* **DATA EXTRACT**:
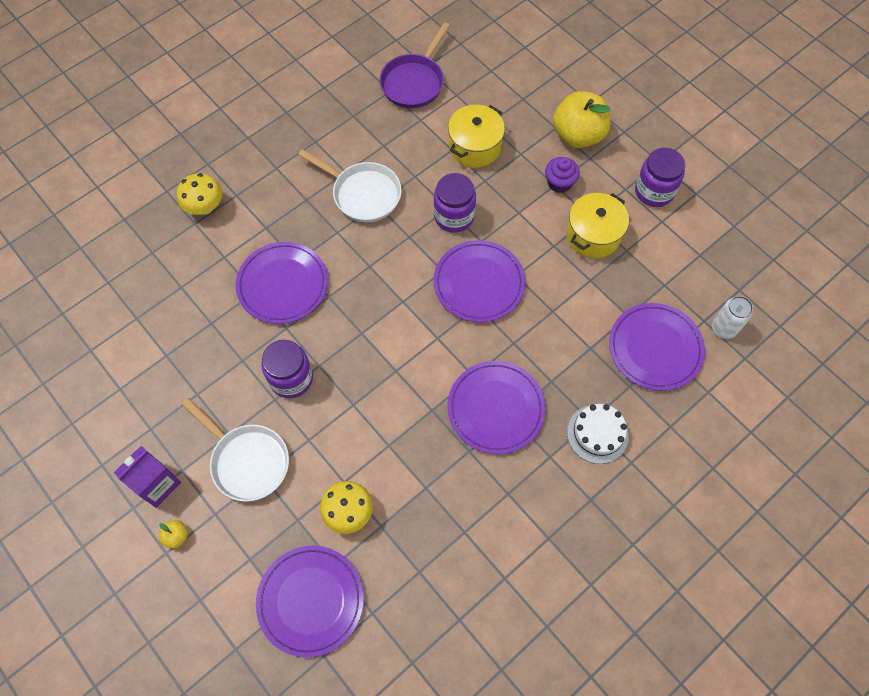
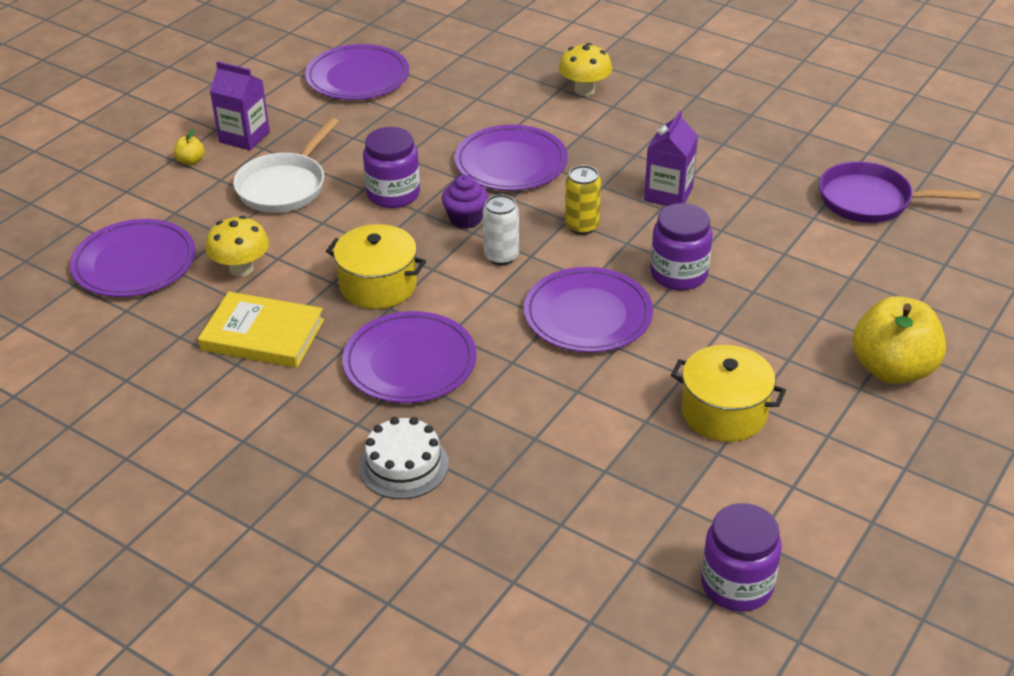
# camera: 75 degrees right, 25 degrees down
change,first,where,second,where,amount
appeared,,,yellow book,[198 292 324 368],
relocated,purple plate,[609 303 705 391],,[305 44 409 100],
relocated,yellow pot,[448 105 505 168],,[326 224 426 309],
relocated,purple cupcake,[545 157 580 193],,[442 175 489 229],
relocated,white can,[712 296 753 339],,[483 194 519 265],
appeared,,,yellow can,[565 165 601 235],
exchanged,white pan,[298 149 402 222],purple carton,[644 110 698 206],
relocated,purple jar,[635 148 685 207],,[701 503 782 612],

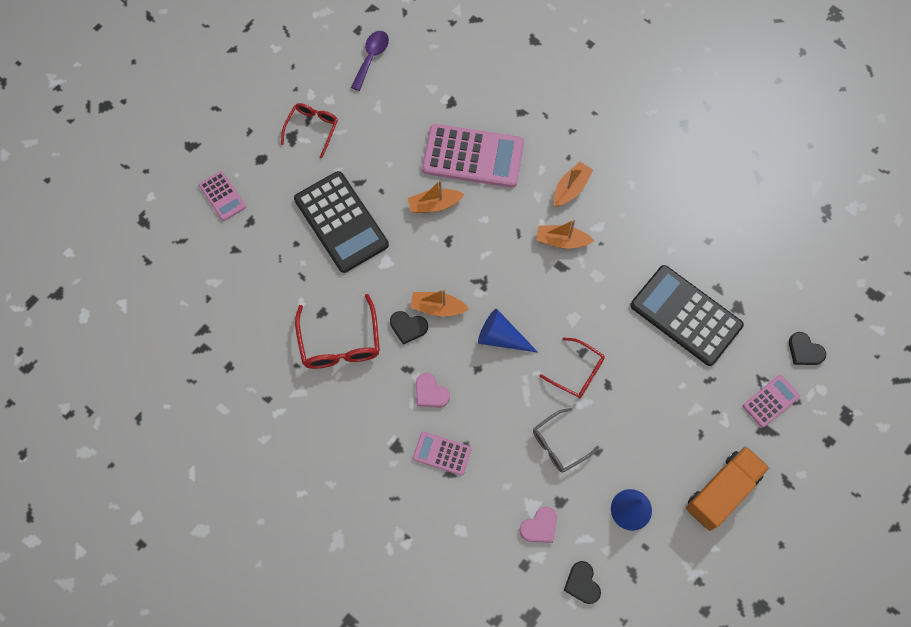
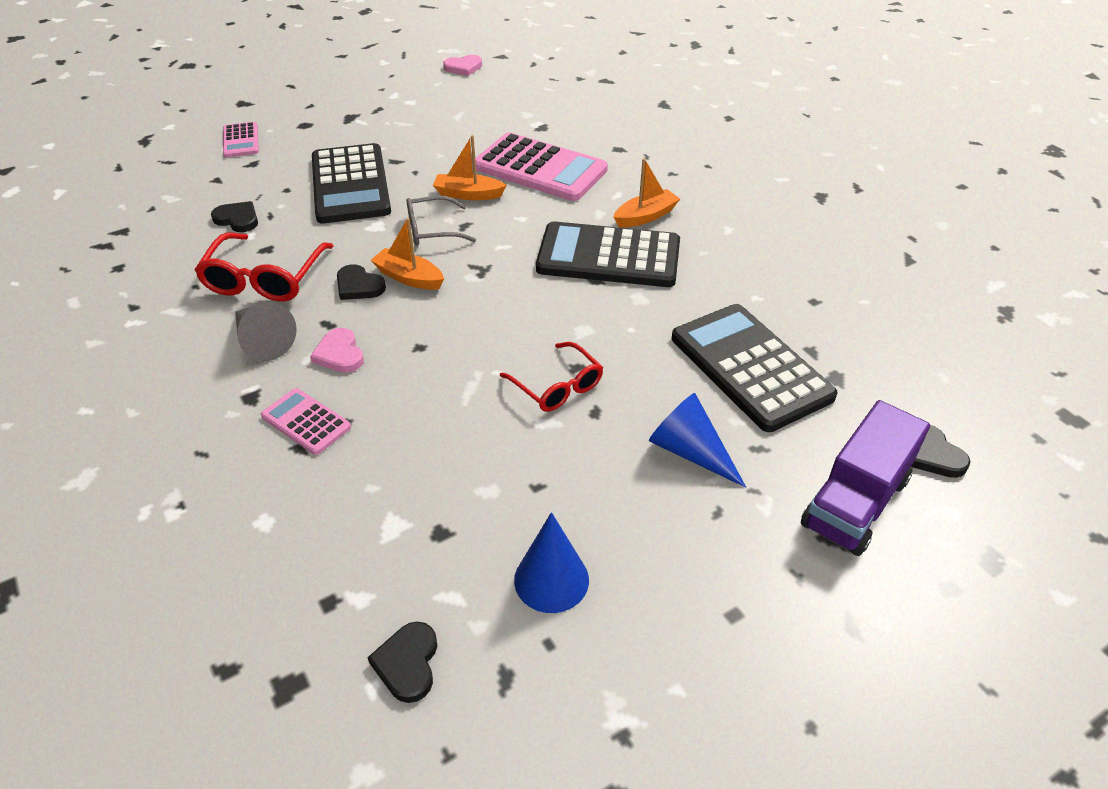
# camera: 20 degrees right, 25 degrees down
change,first,where,second,where,amount
appeared,,,black heart,[211 201 258 232],
appeared,,,grey cone,[235 302 297 361],
relocated,grey glasses,[533 408 599 472],,[407 196 476 246],
relocated,pink heart,[519 507 557 543],,[443 55 482 76],
exchanged,orange boat,[536 220 594 248],black calculator,[536 221 680 287],
relocated,blue cone,[478 309 538 353],,[649 393 746 488],
exchanged,pink calculator,[743 375 800 428],purple truck,[801 400 930 556],
missing,red glasses,[281 103 338 159],,,
missing,purple spoon,[351 31 389 91],,,
missing,orange truck,[686 446 769 531],,,

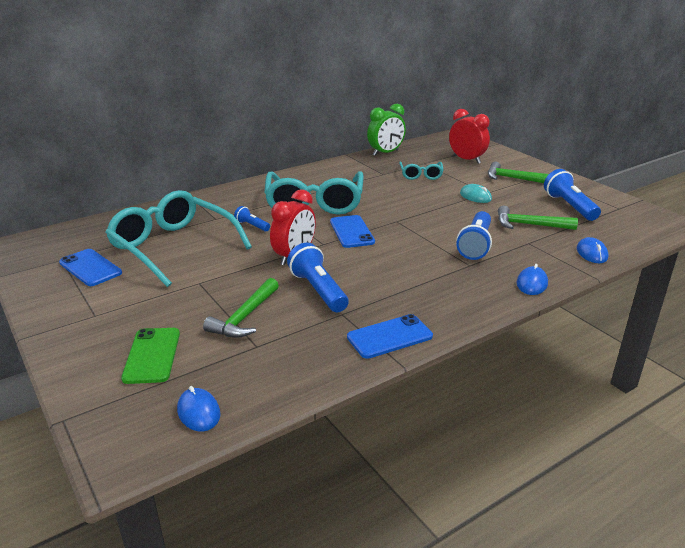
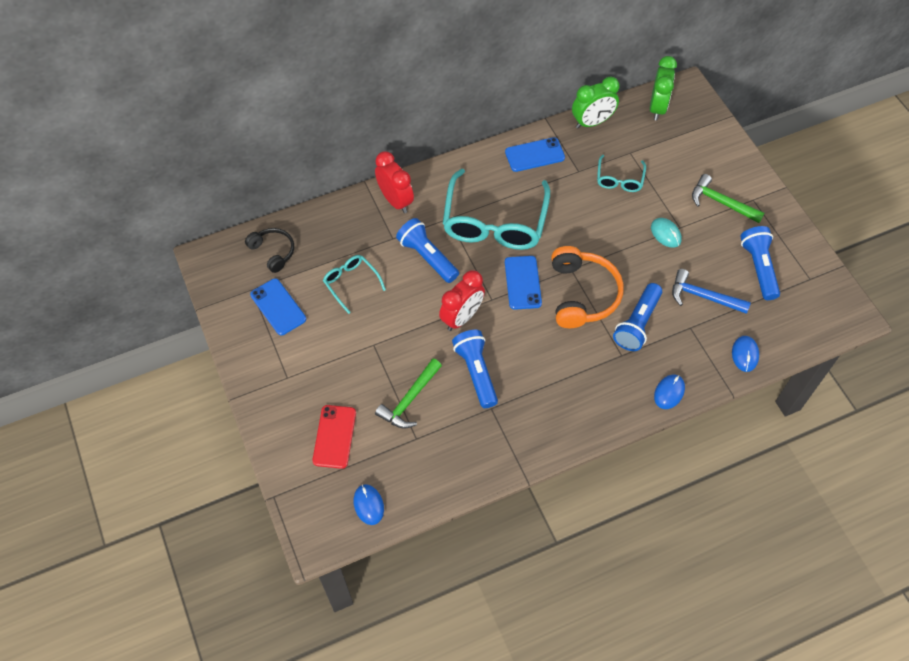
# camera: 10 degrees right, 30 degrees up
change,first,where,second,where,amount
appeared,,,black headphones,[245 228 294 273],
colour,green phone,[121 328 180 384],red phone,[312 405 356 469],
size,turquoise glasses,[105 190 252 287],,[323 255 386 314],x0.48
relocated,red clock,[449 109 490 164],,[375 151 414 213],
size,blue flashlight,[234 206 270 231],,[396 218 459 283],x1.85
relocated,blue phone,[347 314 433 359],,[505 137 565 172],
appeared,,,orange headphones,[551 246 624 328],
appeared,,,green clock,[650 56 677 120],
colour,green hammer,[498 206 578 230],blue hammer,[672 269 751 314],

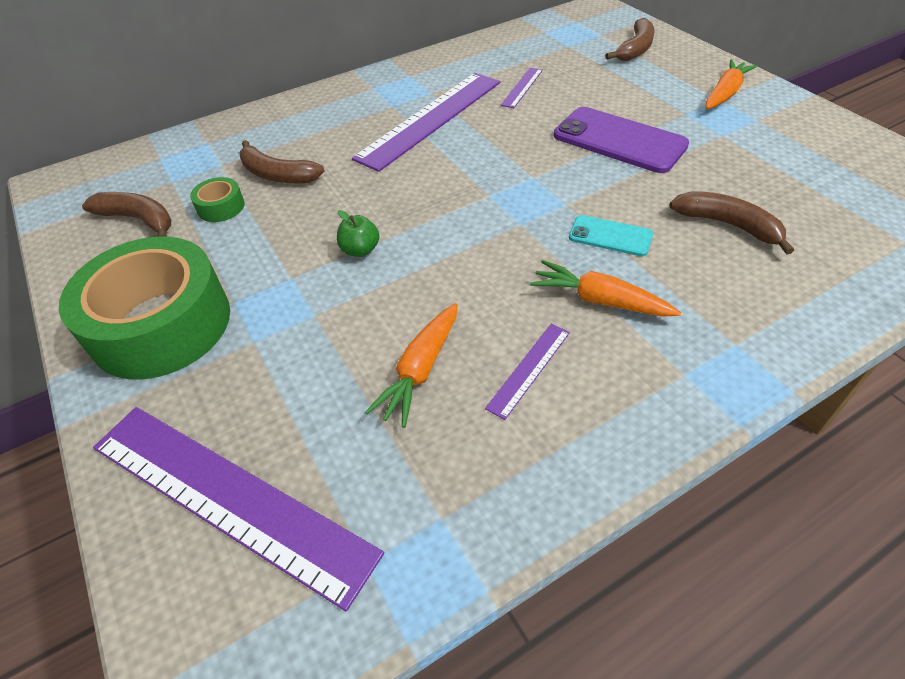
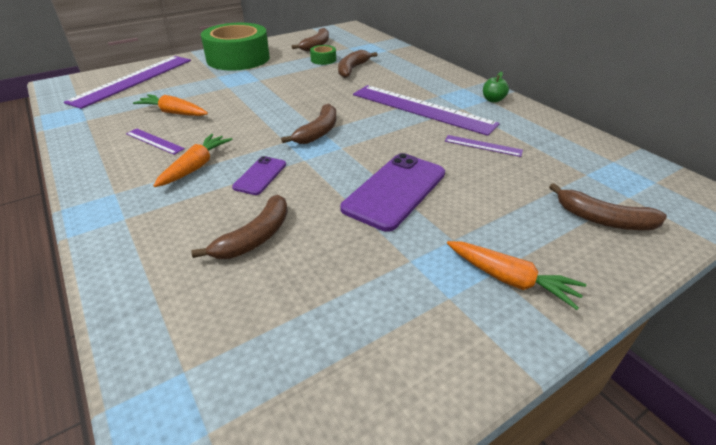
# camera: 85 degrees right, 10 degrees down
change,first,where,second,where,amount
colour,turquoise phone,[569 215 653 256],purple phone,[232 156 286 195],
appeared,,,brown banana,[281 103 336 144],
relocated,green apple,[337 210 379 257],,[483 72 509 103],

* **YOUR INSTRUCTIONS**: From the first line to the last, copy the listing above exactly, dropping all images.

* **OUTPUT BELOW**:
# camera: 75 degrees right, 25 degrees down
change,first,where,second,where,amount
appeared,,,yellow book,[198 292 324 368],
relocated,purple plate,[609 303 705 391],,[305 44 409 100],
relocated,yellow pot,[448 105 505 168],,[326 224 426 309],
relocated,purple cupcake,[545 157 580 193],,[442 175 489 229],
relocated,white can,[712 296 753 339],,[483 194 519 265],
appeared,,,yellow can,[565 165 601 235],
exchanged,white pan,[298 149 402 222],purple carton,[644 110 698 206],
relocated,purple jar,[635 148 685 207],,[701 503 782 612],

# camera: 20 degrees right, 25 degrees down
change,first,where,second,where,amount
appeared,,,black heart,[211 201 258 232],
appeared,,,grey cone,[235 302 297 361],
relocated,grey glasses,[533 408 599 472],,[407 196 476 246],
relocated,pink heart,[519 507 557 543],,[443 55 482 76],
exchanged,orange boat,[536 220 594 248],black calculator,[536 221 680 287],
relocated,blue cone,[478 309 538 353],,[649 393 746 488],
exchanged,pink calculator,[743 375 800 428],purple truck,[801 400 930 556],
missing,red glasses,[281 103 338 159],,,
missing,purple spoon,[351 31 389 91],,,
missing,orange truck,[686 446 769 531],,,

# camera: 10 degrees right, 30 degrees up
change,first,where,second,where,amount
appeared,,,black headphones,[245 228 294 273],
colour,green phone,[121 328 180 384],red phone,[312 405 356 469],
size,turquoise glasses,[105 190 252 287],,[323 255 386 314],x0.48
relocated,red clock,[449 109 490 164],,[375 151 414 213],
size,blue flashlight,[234 206 270 231],,[396 218 459 283],x1.85
relocated,blue phone,[347 314 433 359],,[505 137 565 172],
appeared,,,orange headphones,[551 246 624 328],
appeared,,,green clock,[650 56 677 120],
colour,green hammer,[498 206 578 230],blue hammer,[672 269 751 314],

# camera: 85 degrees right, 10 degrees down
change,first,where,second,where,amount
colour,turquoise phone,[569 215 653 256],purple phone,[232 156 286 195],
appeared,,,brown banana,[281 103 336 144],
relocated,green apple,[337 210 379 257],,[483 72 509 103],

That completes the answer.